::: Exercise inputs

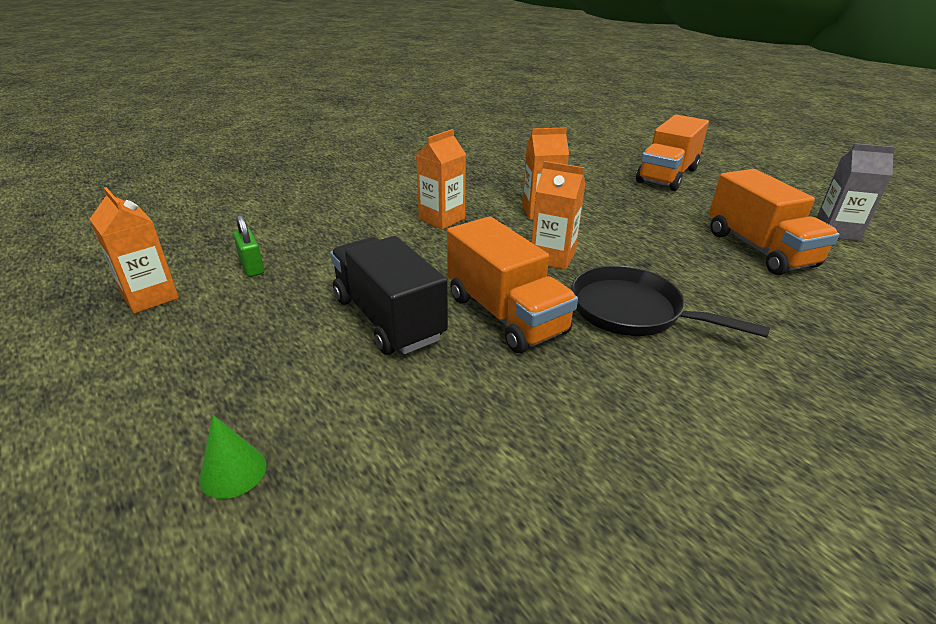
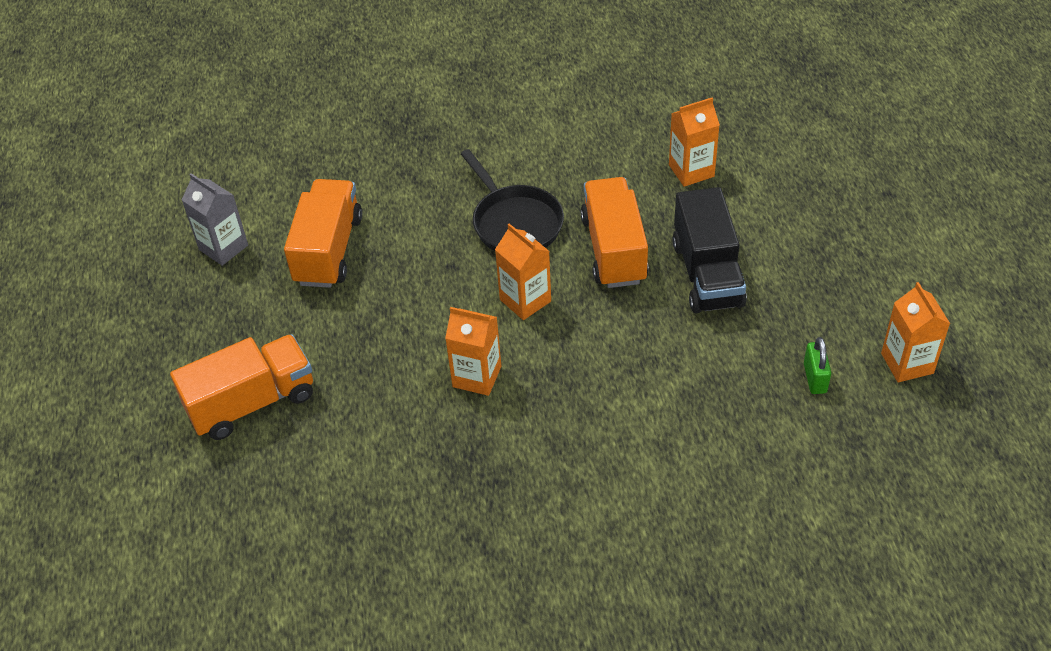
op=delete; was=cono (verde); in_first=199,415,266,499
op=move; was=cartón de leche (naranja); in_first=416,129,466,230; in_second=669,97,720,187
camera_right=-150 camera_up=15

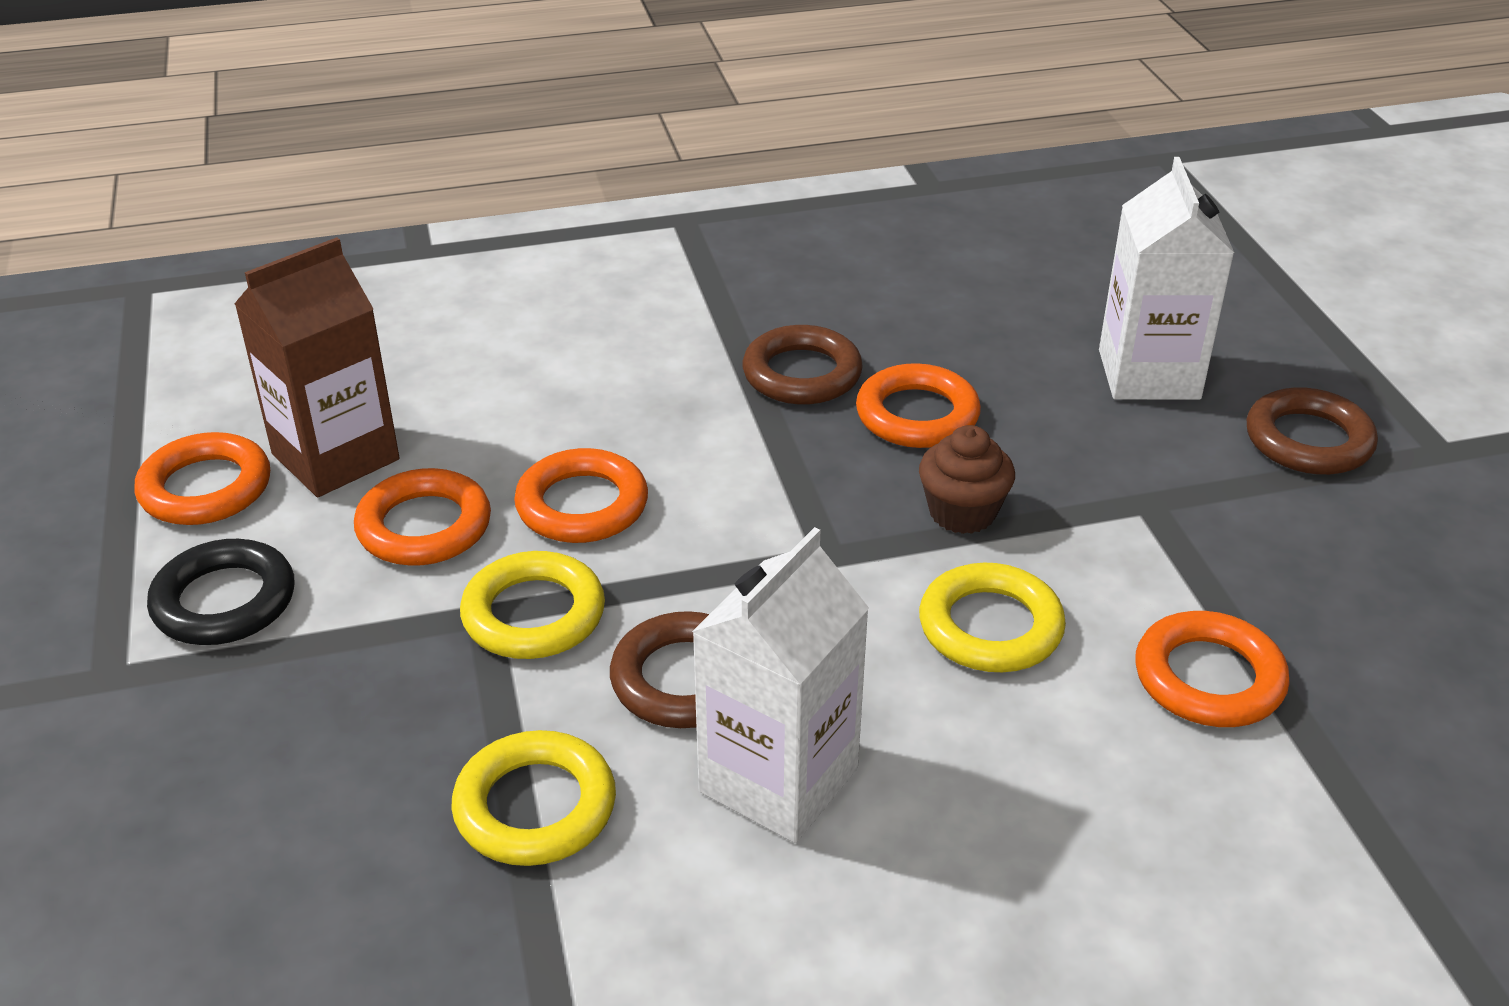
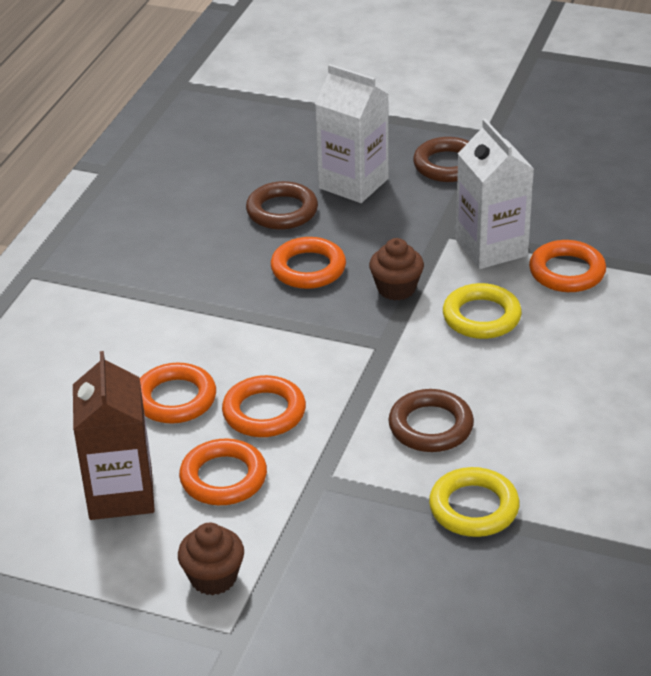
op=move; was=anillo (naranja); in_first=134,432,270,525; in_second=140,363,216,424
op=replace; was=anillo (negro); now=magdalena (marrón); in_first=147,539,294,645; in_second=178,523,244,595
op=delete; was=anillo (amarillo); in_first=460,551,605,659
op=move; was=cartón de leche (blanco); in_first=692,527,869,843; in_second=456,119,534,269
op=move; was=anillo (marrón); in_first=743,325,863,405; in_second=246,181,318,230
camera_right=-55 camera_up=0

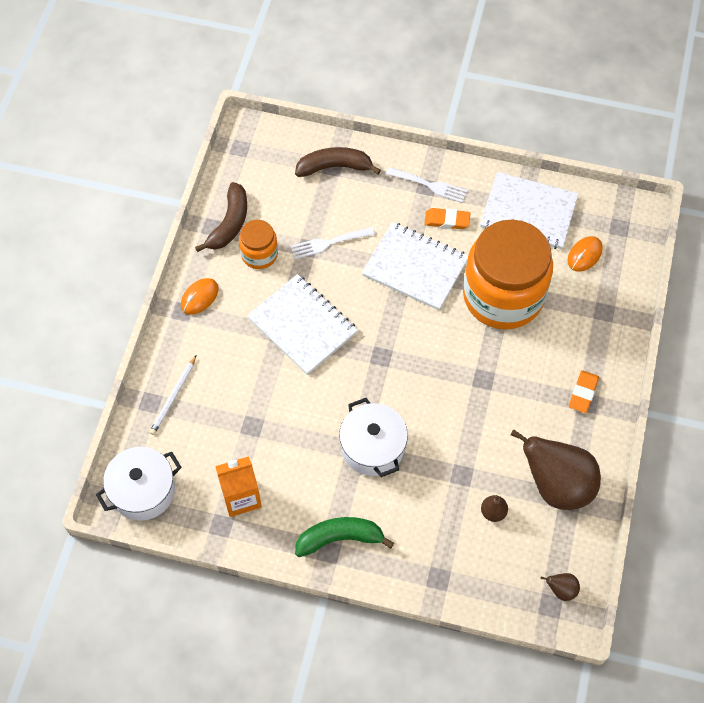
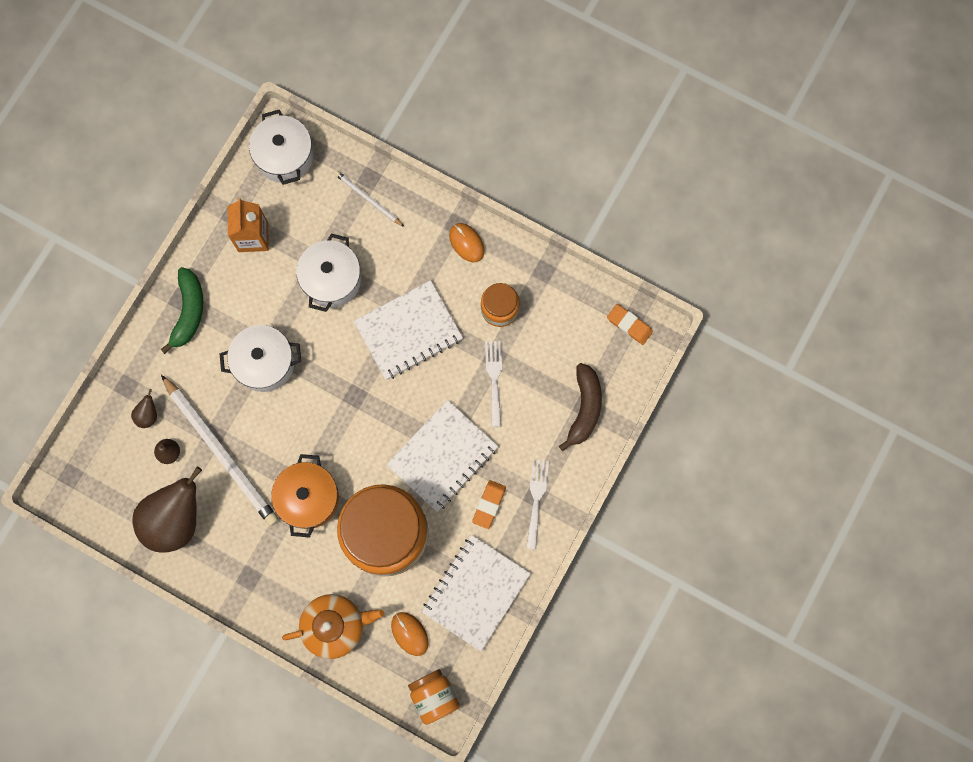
op=delete; was=plátano (marrón); in_first=195,182,247,252
op=rotate; was=tenedor (blanco); in_first=386,167,468,203; in_second=526,459,549,549; clockwise=150
op=move; was=pera (marrón); in_first=540,573,580,601; in_second=131,389,157,428
op=move; was=goma de borrar (naranja); in_first=569,370,599,413; in_second=607,304,653,345
op=insert; now=lápiz (blanco); in_second=161,375,279,526
op=insert; now=olla (naranja); in_second=271,454,339,538
op=insert; now=tetera (naranja); in_second=282,594,384,659
op=insert; now=olla (blanco); in_second=296,233,361,312
op=insert; now=tarro (naranja); in_second=408,669,460,725
camera_right=105 camera_up=15

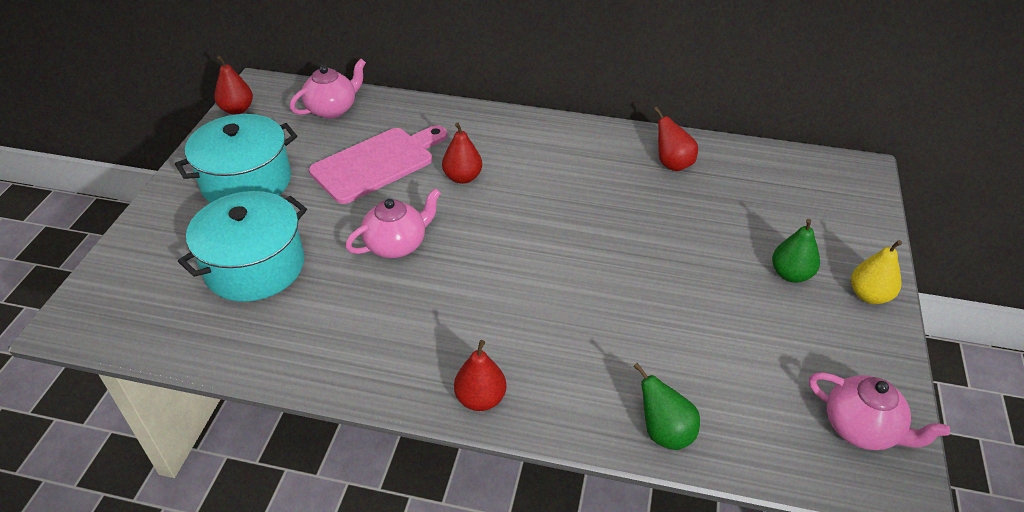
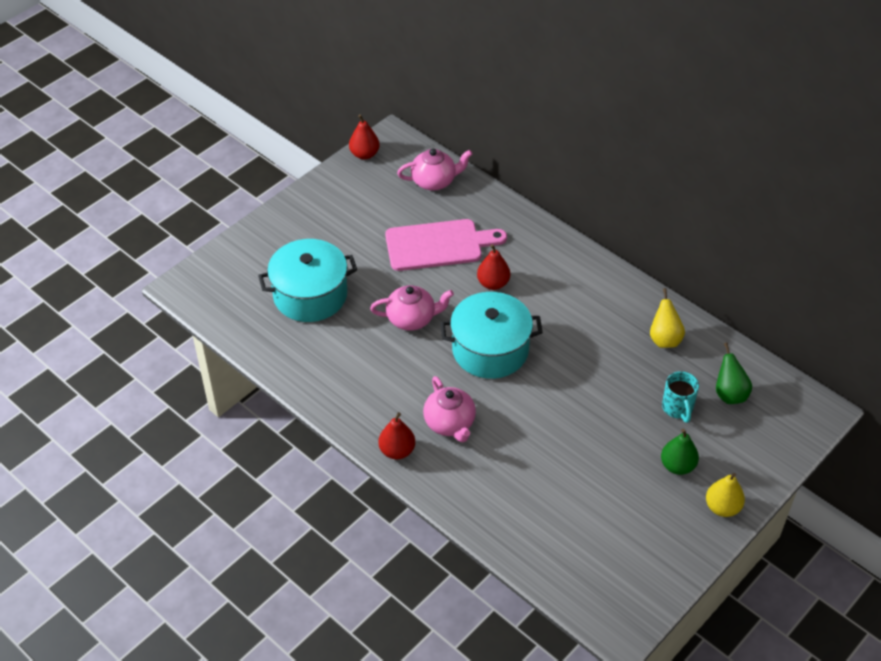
op=move; was=olla (turquesa); in_first=175,114,297,203; in_second=441,292,543,379
op=move; was=pera (verde); in_first=633,363,700,450; in_second=716,342,752,404
op=recolor; was=pera (rojo); now=pera (amarillo); in_first=654,107,698,171; in_second=650,288,685,348
op=move; was=tetera (rosa); in_first=809,372,950,450; in_second=423,376,476,443
op=insert; now=taza (turquesa); in_second=662,371,699,423
camera_right=30 camera_up=5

::::::

__What the exercise asks__
Write out each line again, exactly as it appears above, except for any picture.

__Exercise response__
op=delete; was=cono (verde); in_first=199,415,266,499
op=move; was=cartón de leche (naranja); in_first=416,129,466,230; in_second=669,97,720,187
camera_right=-150 camera_up=15

op=move; was=anillo (naranja); in_first=134,432,270,525; in_second=140,363,216,424
op=replace; was=anillo (negro); now=magdalena (marrón); in_first=147,539,294,645; in_second=178,523,244,595
op=delete; was=anillo (amarillo); in_first=460,551,605,659
op=move; was=cartón de leche (blanco); in_first=692,527,869,843; in_second=456,119,534,269
op=move; was=anillo (marrón); in_first=743,325,863,405; in_second=246,181,318,230
camera_right=-55 camera_up=0

op=delete; was=plátano (marrón); in_first=195,182,247,252
op=rotate; was=tenedor (blanco); in_first=386,167,468,203; in_second=526,459,549,549; clockwise=150
op=move; was=pera (marrón); in_first=540,573,580,601; in_second=131,389,157,428
op=move; was=goma de borrar (naranja); in_first=569,370,599,413; in_second=607,304,653,345
op=insert; now=lápiz (blanco); in_second=161,375,279,526
op=insert; now=olla (naranja); in_second=271,454,339,538
op=insert; now=tetera (naranja); in_second=282,594,384,659
op=insert; now=olla (blanco); in_second=296,233,361,312
op=insert; now=tarro (naranja); in_second=408,669,460,725
camera_right=105 camera_up=15

op=move; was=olla (turquesa); in_first=175,114,297,203; in_second=441,292,543,379
op=move; was=pera (verde); in_first=633,363,700,450; in_second=716,342,752,404
op=recolor; was=pera (rojo); now=pera (amarillo); in_first=654,107,698,171; in_second=650,288,685,348
op=move; was=tetera (rosa); in_first=809,372,950,450; in_second=423,376,476,443
op=insert; now=taza (turquesa); in_second=662,371,699,423
camera_right=30 camera_up=5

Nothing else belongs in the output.